### Task to complete
Exactly the lines from the one containing "[435, 300, 544, 414] (first image)" through the end of the data below are to be reproduced, and nothing besides them.

### Data for this exercise
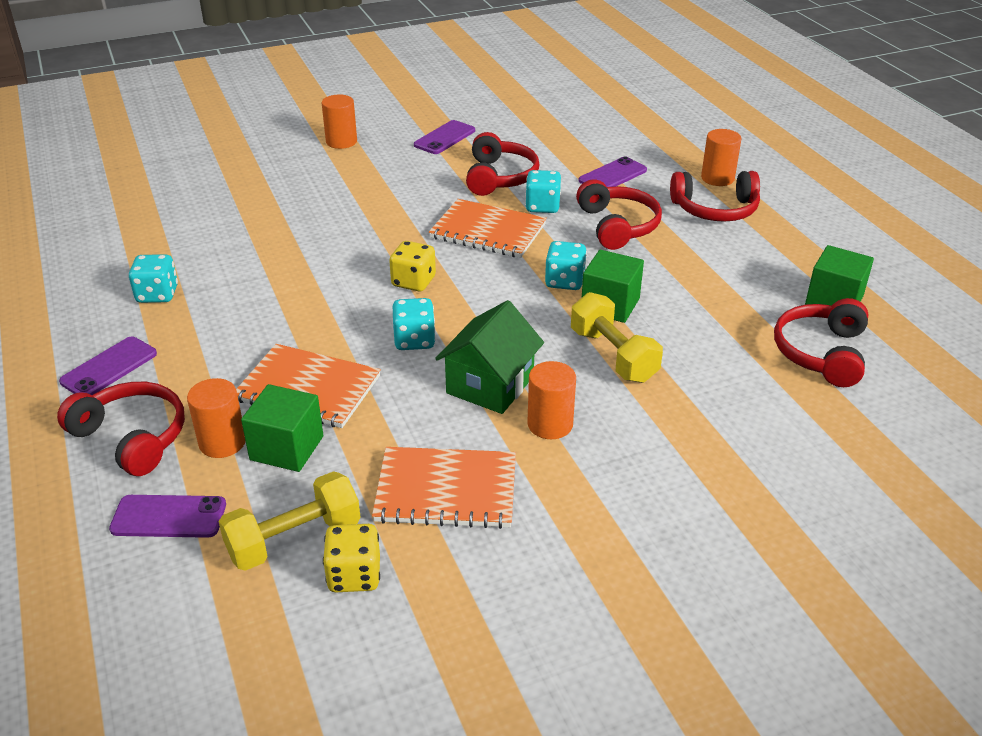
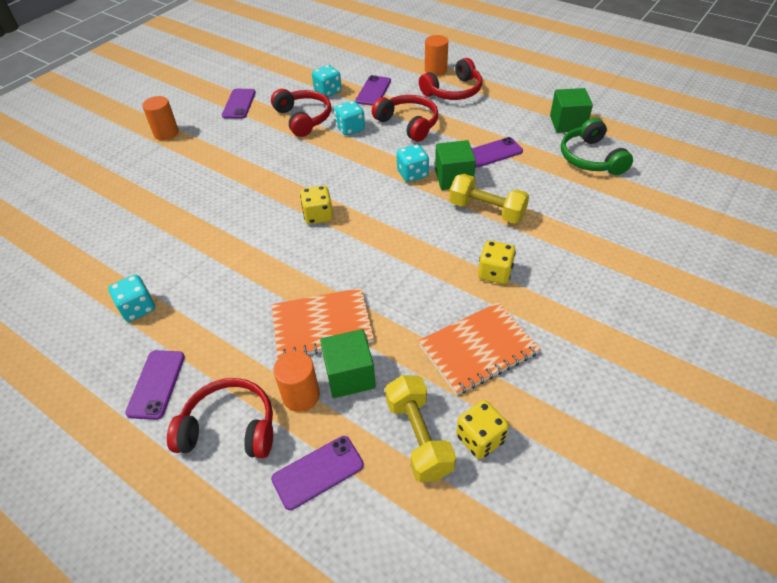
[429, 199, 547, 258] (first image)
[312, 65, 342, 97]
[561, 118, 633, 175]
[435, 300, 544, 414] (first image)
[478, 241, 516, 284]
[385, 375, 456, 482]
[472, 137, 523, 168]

### Answer area
[435, 300, 544, 414] (first image)
[478, 241, 516, 284]
[385, 375, 456, 482]
[472, 137, 523, 168]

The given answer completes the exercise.